━━━━━ Exercise data

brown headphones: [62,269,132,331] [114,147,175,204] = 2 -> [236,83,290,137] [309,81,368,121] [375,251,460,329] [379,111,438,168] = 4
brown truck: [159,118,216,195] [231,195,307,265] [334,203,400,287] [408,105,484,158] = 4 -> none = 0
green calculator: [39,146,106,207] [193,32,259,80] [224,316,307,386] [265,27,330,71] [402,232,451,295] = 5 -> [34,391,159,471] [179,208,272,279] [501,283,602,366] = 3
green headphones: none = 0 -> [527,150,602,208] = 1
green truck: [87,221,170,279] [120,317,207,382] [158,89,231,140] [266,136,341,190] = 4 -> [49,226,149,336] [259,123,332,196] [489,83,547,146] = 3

━━━━━━━━━━

## What you have to do
Look through the entries above and copy each line that has "green" in it.

## Your solution
green calculator: [39,146,106,207] [193,32,259,80] [224,316,307,386] [265,27,330,71] [402,232,451,295] = 5 -> [34,391,159,471] [179,208,272,279] [501,283,602,366] = 3
green headphones: none = 0 -> [527,150,602,208] = 1
green truck: [87,221,170,279] [120,317,207,382] [158,89,231,140] [266,136,341,190] = 4 -> [49,226,149,336] [259,123,332,196] [489,83,547,146] = 3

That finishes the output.